:: Required action ::
Quote all lines below exactly. Images stay out.

Top of Entries supplied

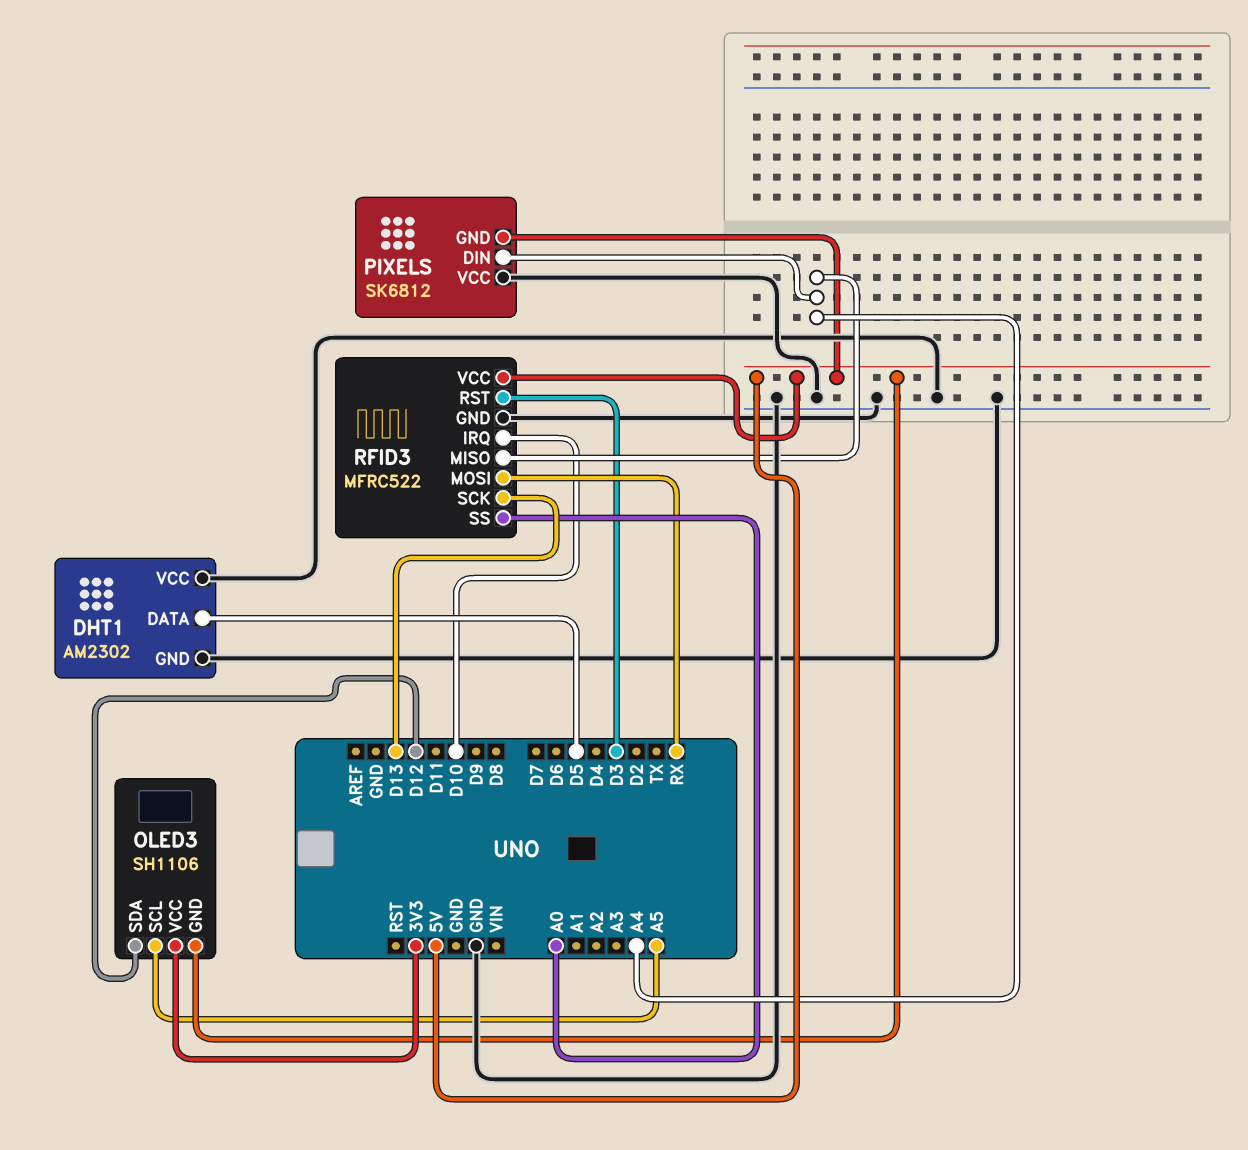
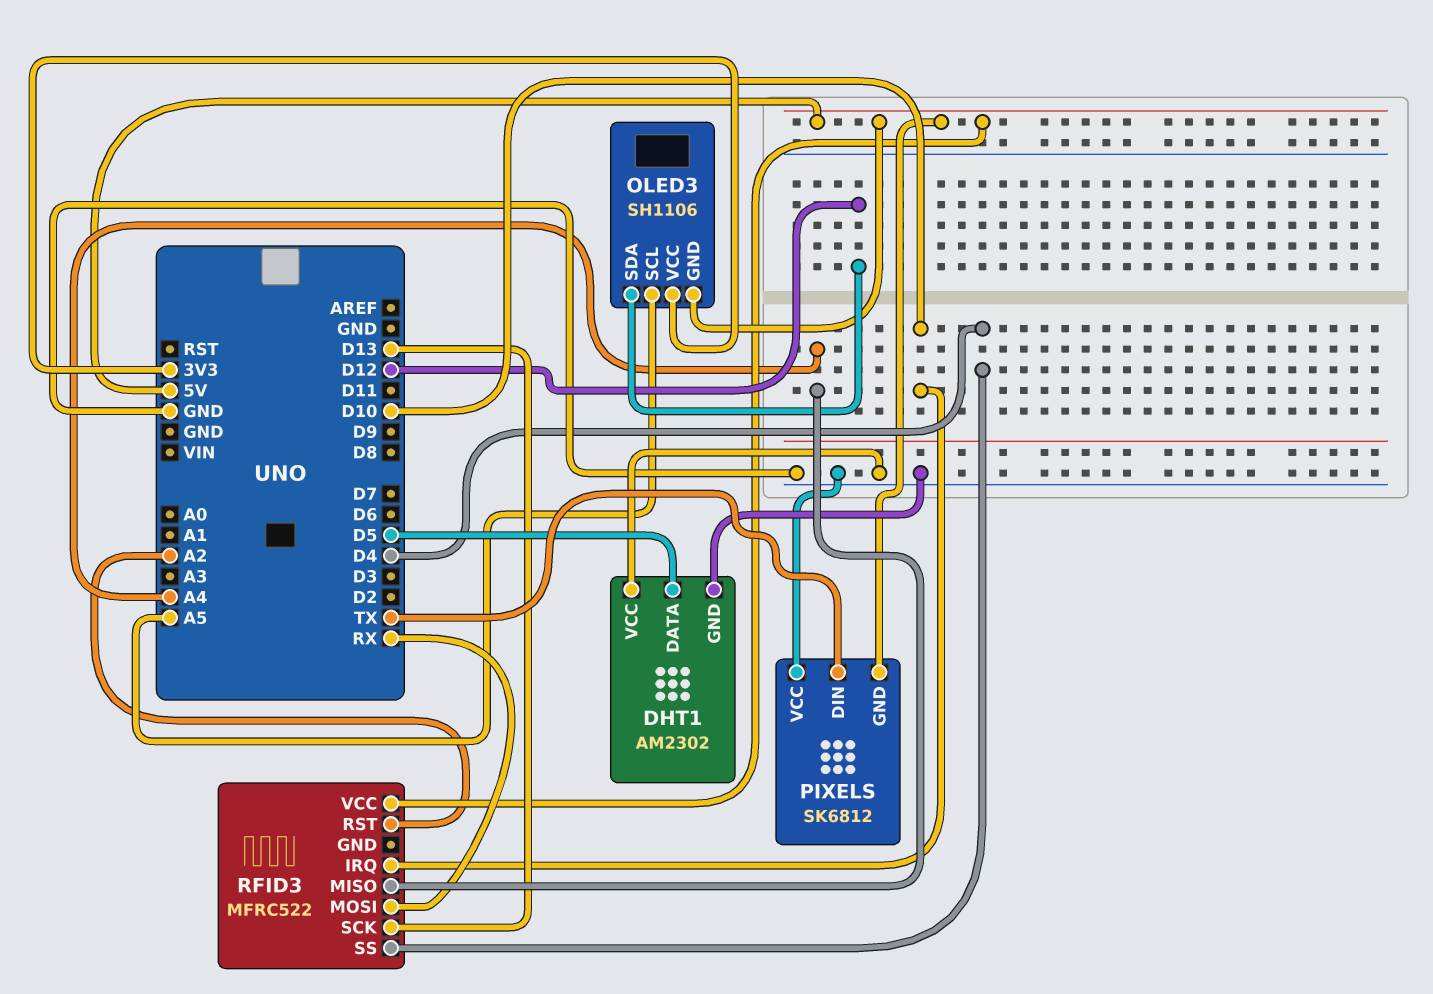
PIXELS pin DIN: A4 -> TX
RFID3 pin GND: GND -> none
RFID3 pin RST: D3 -> A2
RFID3 pin SS: A0 -> D4

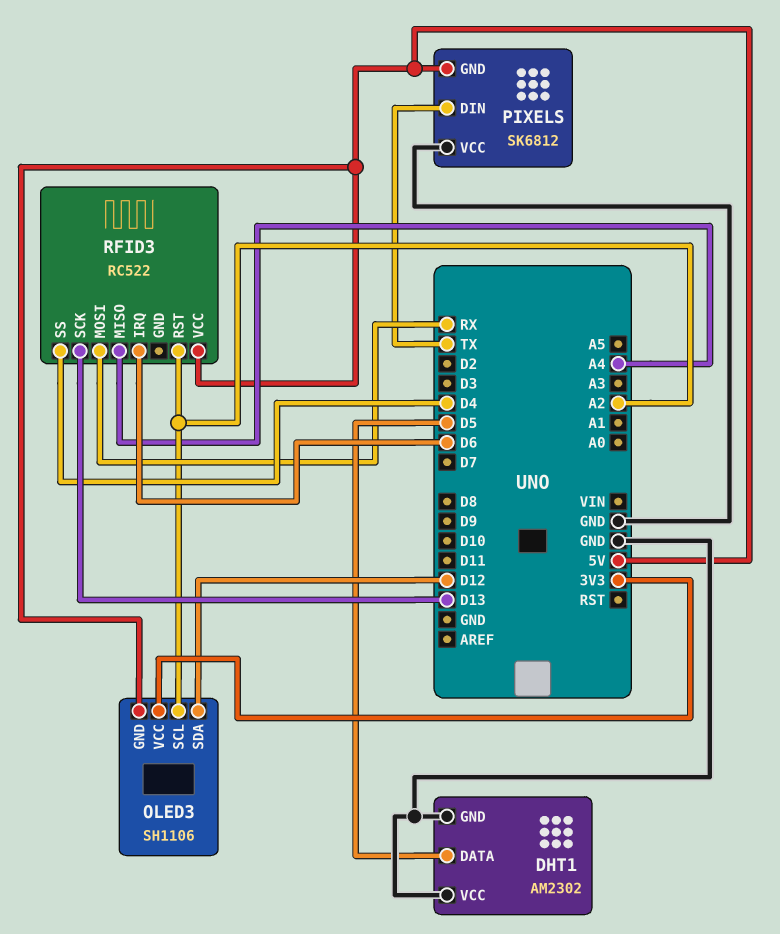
OLED3 pin SCL: A5 -> A2
RFID3: MFRC522 -> RC522
RFID3 pin IRQ: D10 -> D6

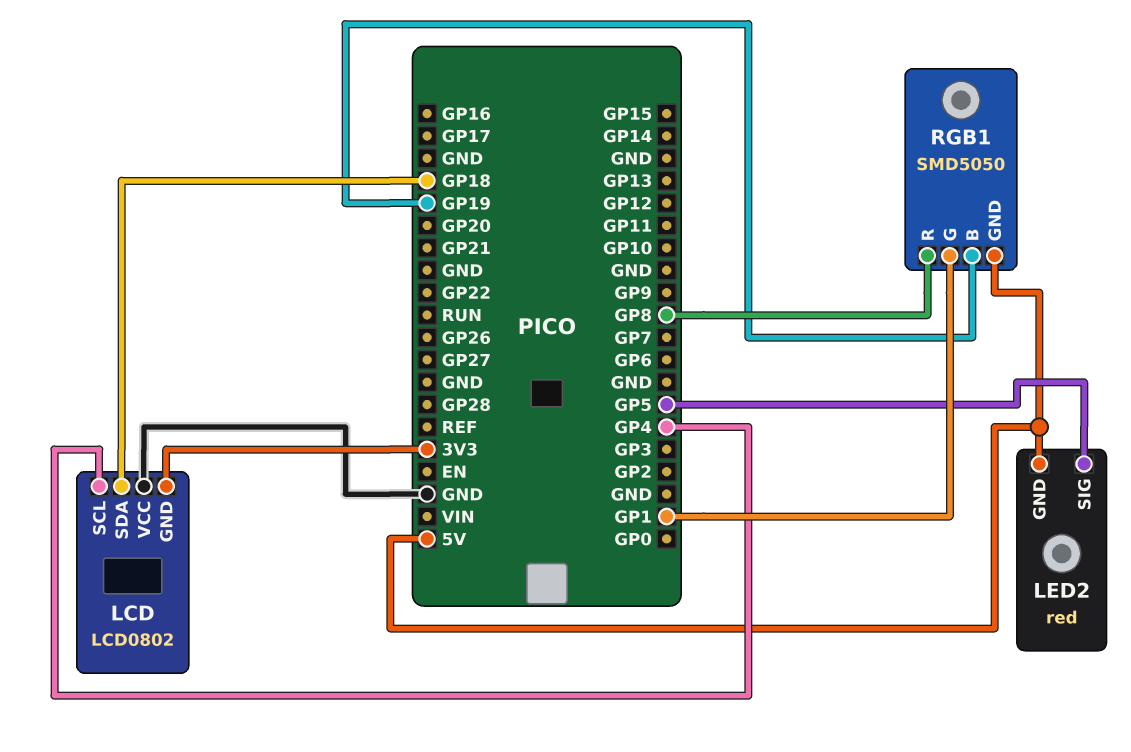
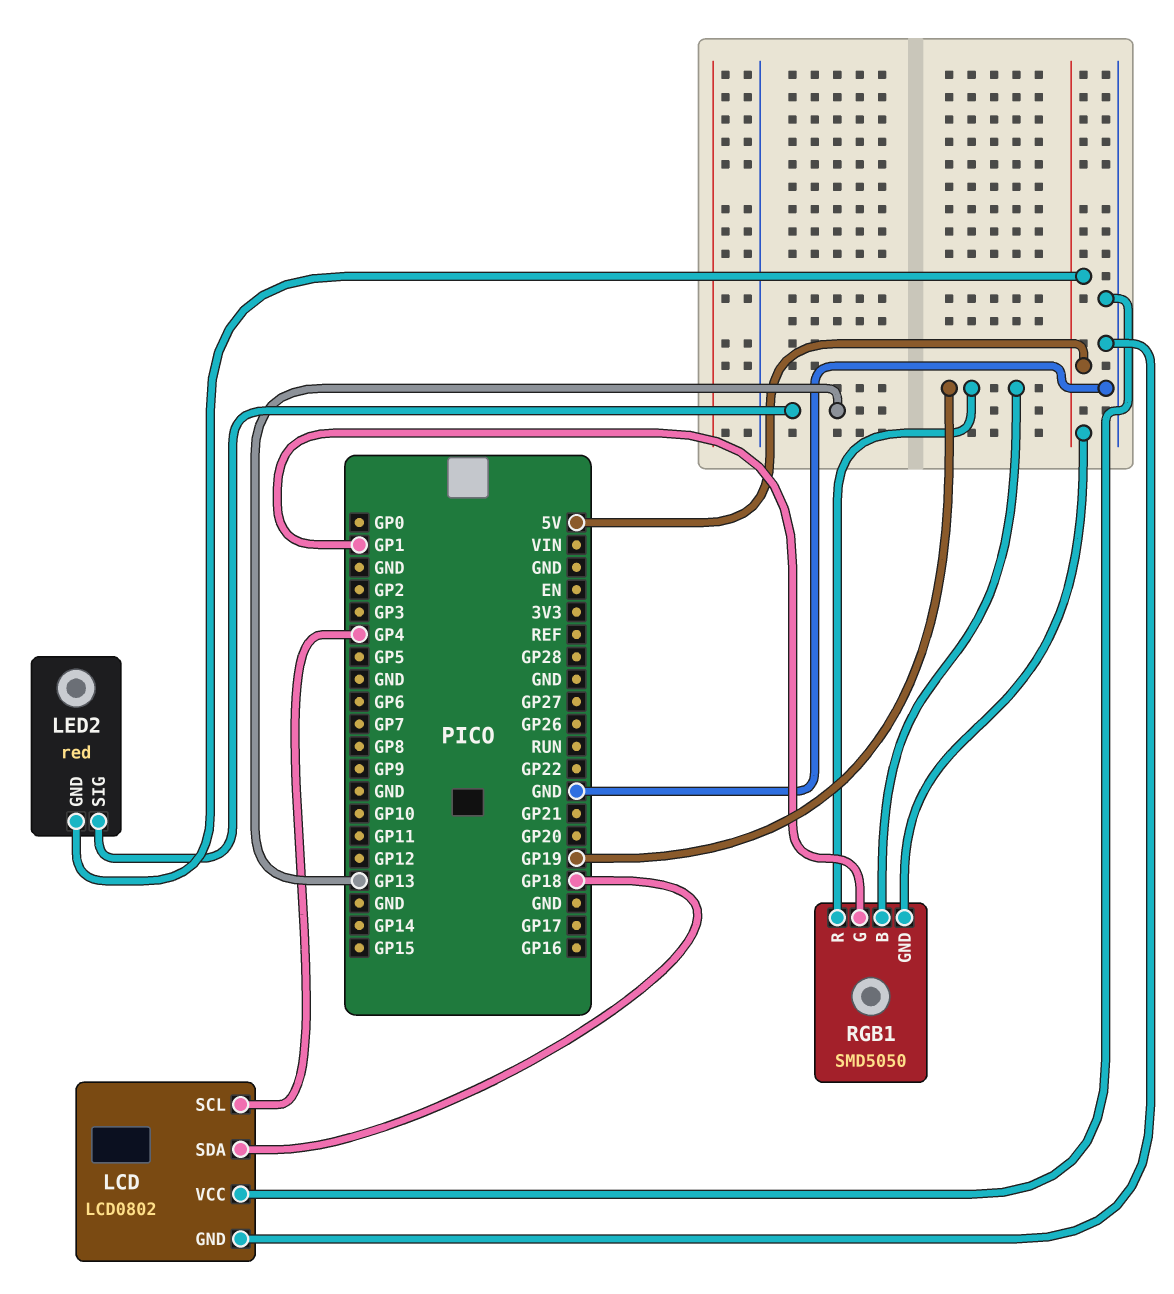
LCD pin GND: 3V3 -> GND
LED2 pin SIG: GP5 -> GP13
RGB1 pin R: GP8 -> GP19

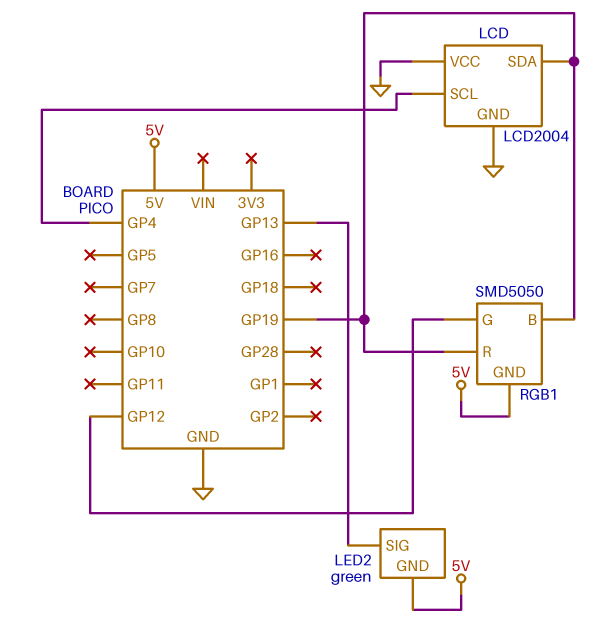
LCD: LCD0802 -> LCD2004
LCD pin SDA: GP18 -> GP19
LED2: red -> green
RGB1 pin G: GP1 -> GP12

Bottom of Entries supplied

:: Solution for this exercise ::
PIXELS pin DIN: A4 -> TX
RFID3 pin GND: GND -> none
RFID3 pin RST: D3 -> A2
RFID3 pin SS: A0 -> D4

OLED3 pin SCL: A5 -> A2
RFID3: MFRC522 -> RC522
RFID3 pin IRQ: D10 -> D6

LCD pin GND: 3V3 -> GND
LED2 pin SIG: GP5 -> GP13
RGB1 pin R: GP8 -> GP19

LCD: LCD0802 -> LCD2004
LCD pin SDA: GP18 -> GP19
LED2: red -> green
RGB1 pin G: GP1 -> GP12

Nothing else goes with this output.